[DATA TO EXAMINE]
● ● ● ●

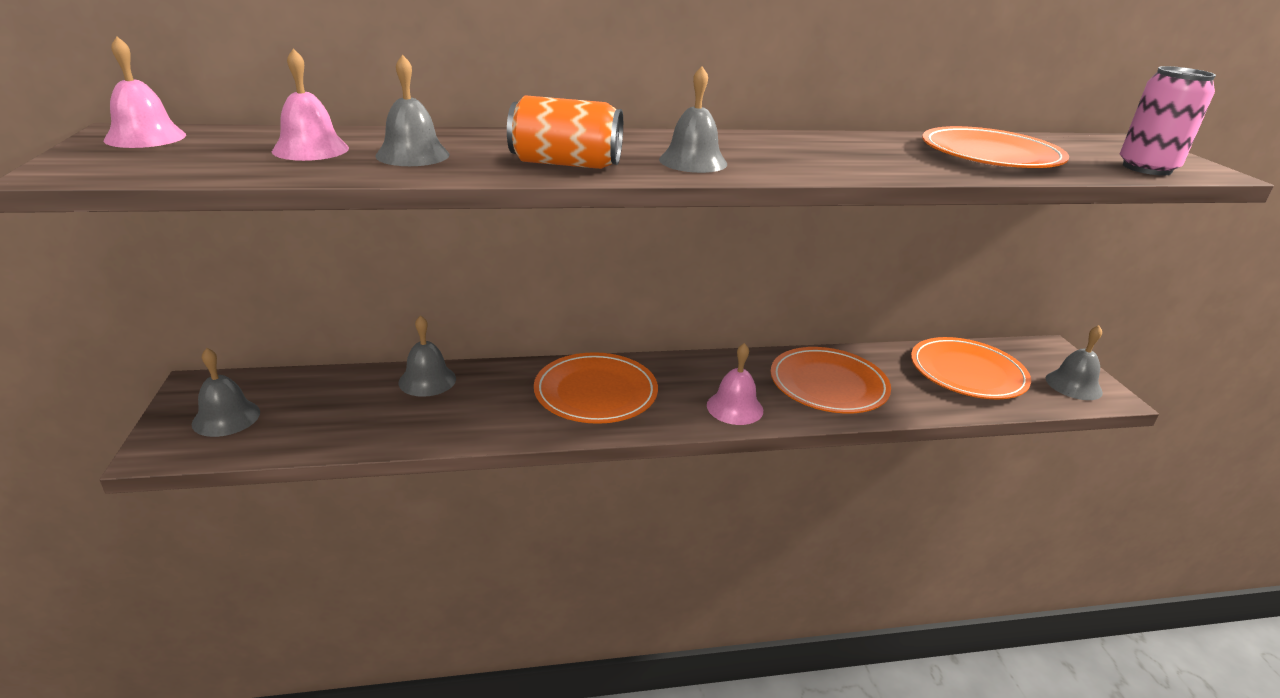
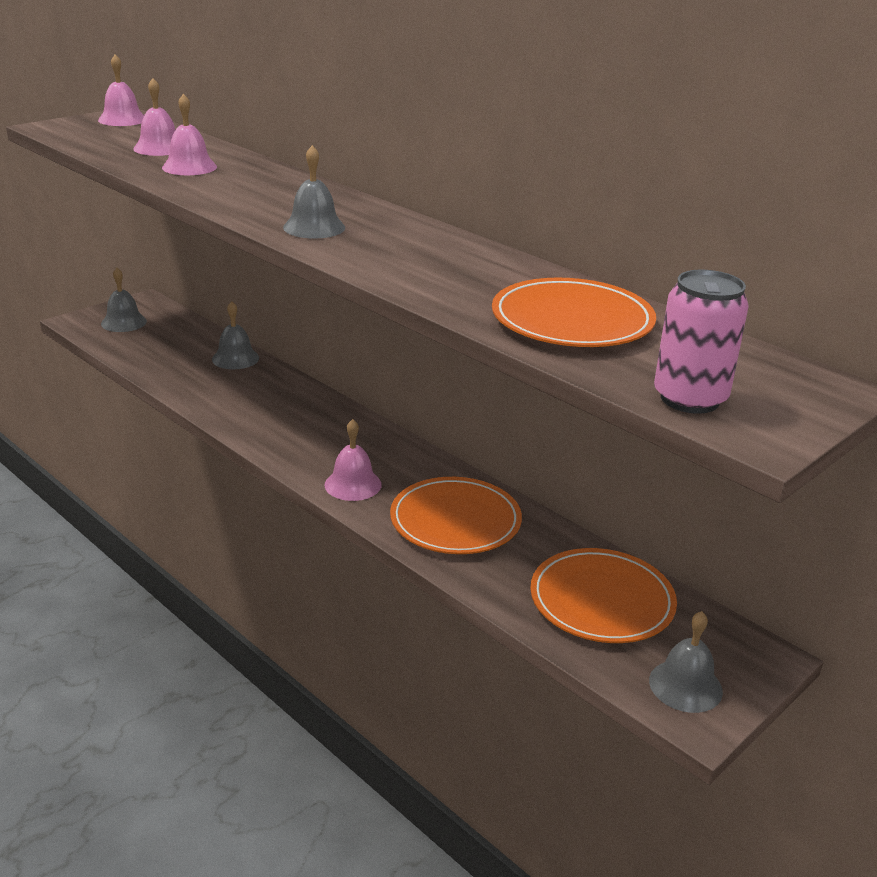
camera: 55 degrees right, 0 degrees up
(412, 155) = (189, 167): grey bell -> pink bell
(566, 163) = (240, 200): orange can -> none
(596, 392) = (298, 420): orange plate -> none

● ● ● ●

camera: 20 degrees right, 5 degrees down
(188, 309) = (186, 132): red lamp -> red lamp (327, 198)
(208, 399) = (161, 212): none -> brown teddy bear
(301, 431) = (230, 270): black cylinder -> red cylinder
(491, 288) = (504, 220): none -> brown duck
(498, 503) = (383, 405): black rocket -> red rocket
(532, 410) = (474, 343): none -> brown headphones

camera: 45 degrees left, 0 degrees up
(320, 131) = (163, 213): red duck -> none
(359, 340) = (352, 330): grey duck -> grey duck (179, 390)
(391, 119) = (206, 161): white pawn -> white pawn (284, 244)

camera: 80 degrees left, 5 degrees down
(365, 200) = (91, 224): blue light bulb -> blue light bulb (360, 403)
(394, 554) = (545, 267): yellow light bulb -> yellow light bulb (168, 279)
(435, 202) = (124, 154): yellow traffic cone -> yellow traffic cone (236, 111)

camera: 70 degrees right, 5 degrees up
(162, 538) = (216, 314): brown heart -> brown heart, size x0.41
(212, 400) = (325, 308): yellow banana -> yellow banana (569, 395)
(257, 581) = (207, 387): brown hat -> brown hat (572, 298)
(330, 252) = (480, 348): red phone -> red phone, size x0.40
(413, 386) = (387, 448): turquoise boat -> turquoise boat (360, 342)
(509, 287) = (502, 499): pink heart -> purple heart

● ● ● ●

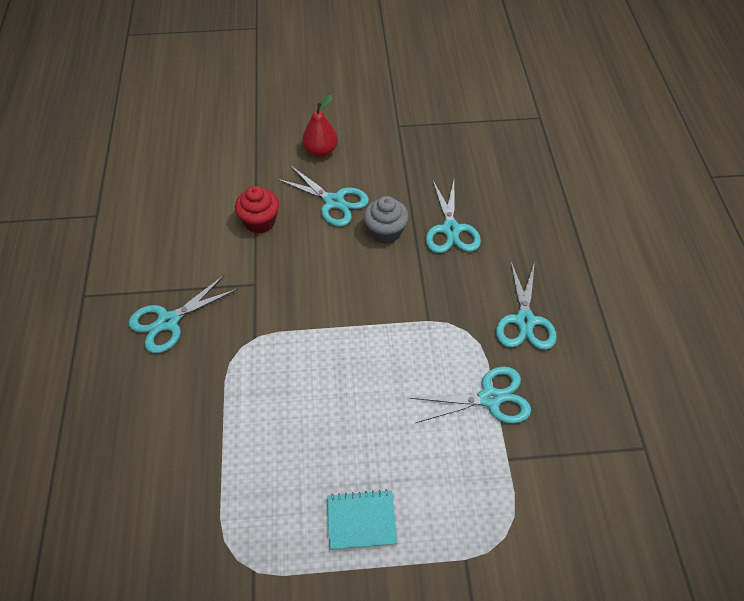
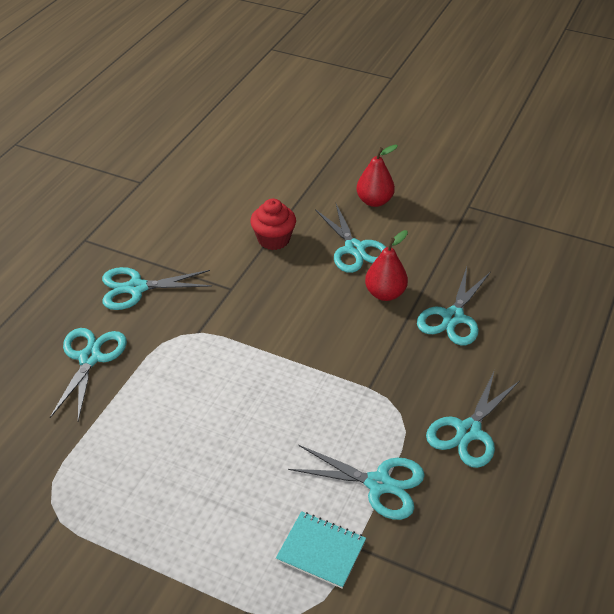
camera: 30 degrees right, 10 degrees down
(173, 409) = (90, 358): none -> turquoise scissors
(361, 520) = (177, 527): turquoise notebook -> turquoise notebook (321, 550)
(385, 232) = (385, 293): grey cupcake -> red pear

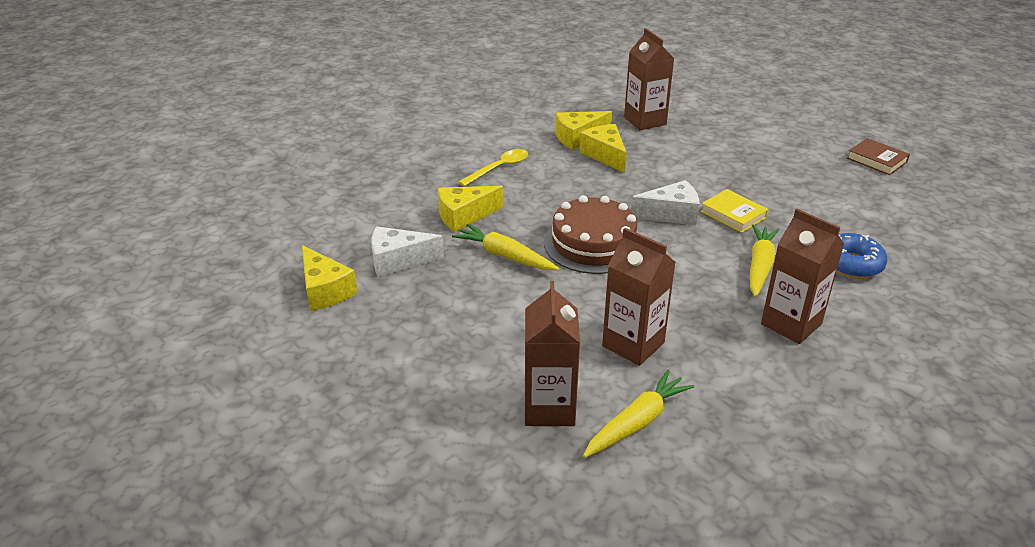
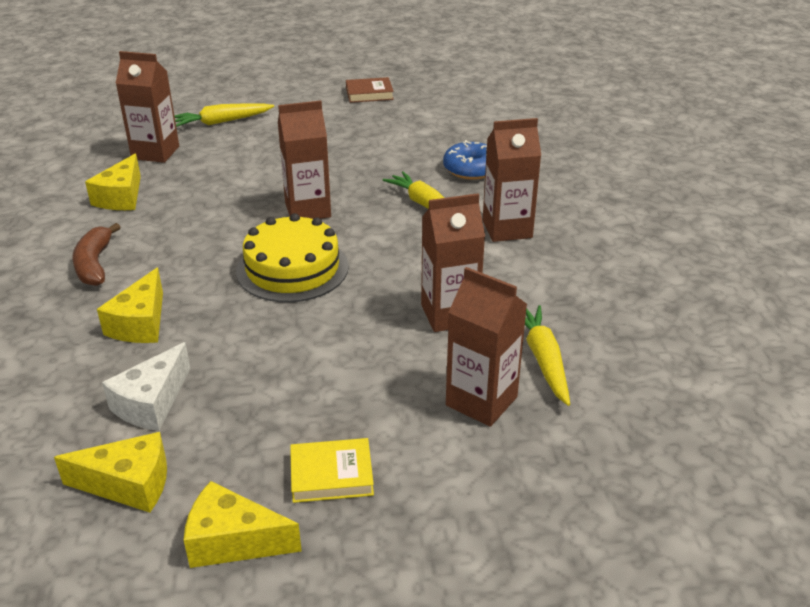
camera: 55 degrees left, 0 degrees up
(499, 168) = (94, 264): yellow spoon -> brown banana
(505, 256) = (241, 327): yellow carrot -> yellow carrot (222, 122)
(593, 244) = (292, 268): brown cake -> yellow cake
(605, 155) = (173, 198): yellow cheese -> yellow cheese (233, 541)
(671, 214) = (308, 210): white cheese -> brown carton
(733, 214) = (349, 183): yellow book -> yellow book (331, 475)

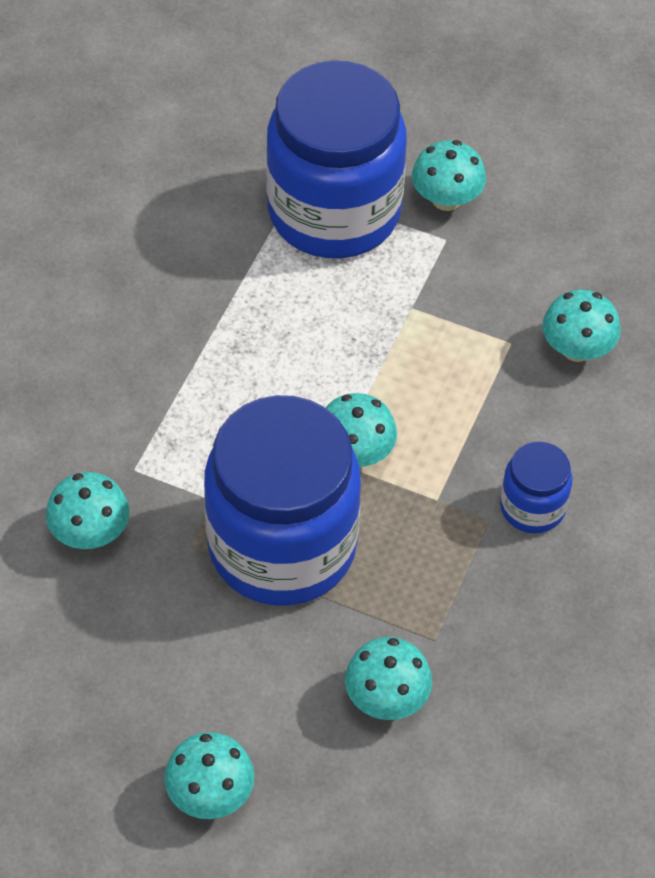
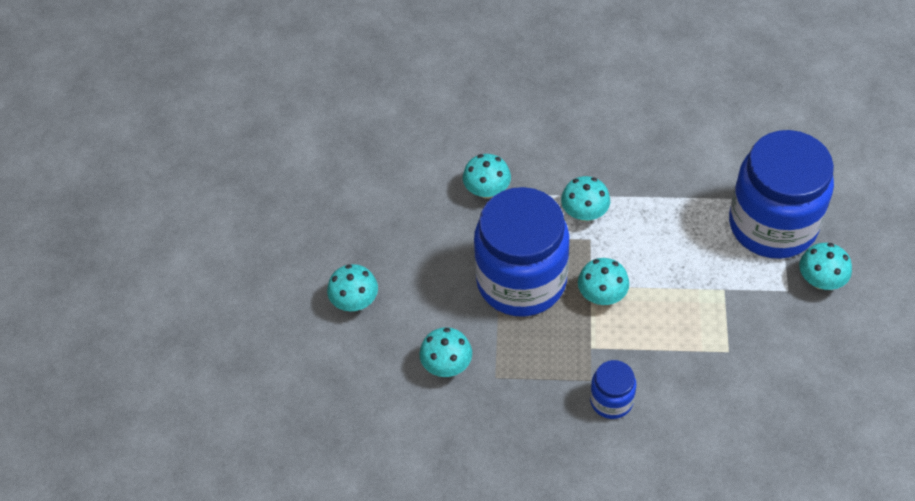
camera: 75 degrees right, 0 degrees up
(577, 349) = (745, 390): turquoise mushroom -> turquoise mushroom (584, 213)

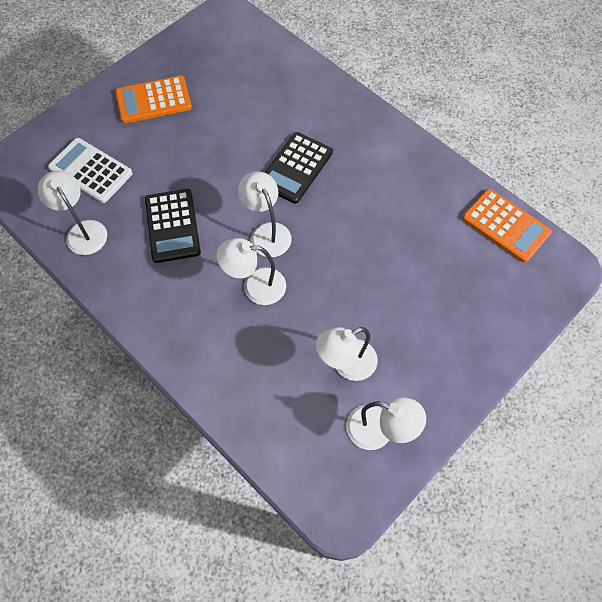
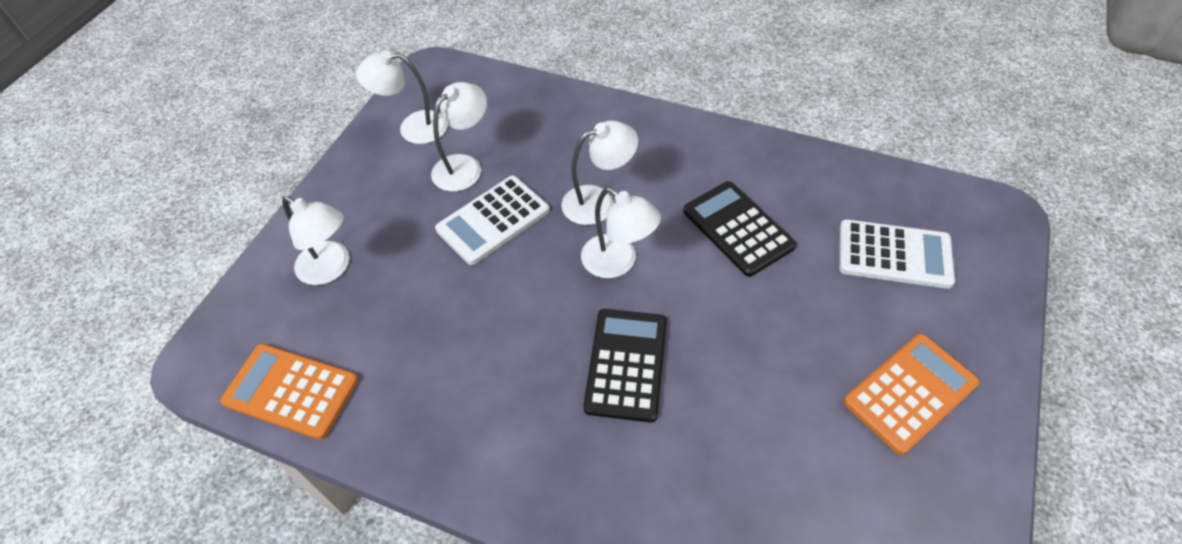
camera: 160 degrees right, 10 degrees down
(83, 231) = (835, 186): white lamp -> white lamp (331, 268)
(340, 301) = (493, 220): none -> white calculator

● ● ● ●

[EXERCISE] Copy out the range of lines above starting at the line with "camera: 55 degrees right, 0 degrees up" and ending at the line with "(596, 392) = (298, 420): orange plate -> none", exactly and including both.

[SOLUTION BELOW]
camera: 55 degrees right, 0 degrees up
(412, 155) = (189, 167): grey bell -> pink bell
(566, 163) = (240, 200): orange can -> none
(596, 392) = (298, 420): orange plate -> none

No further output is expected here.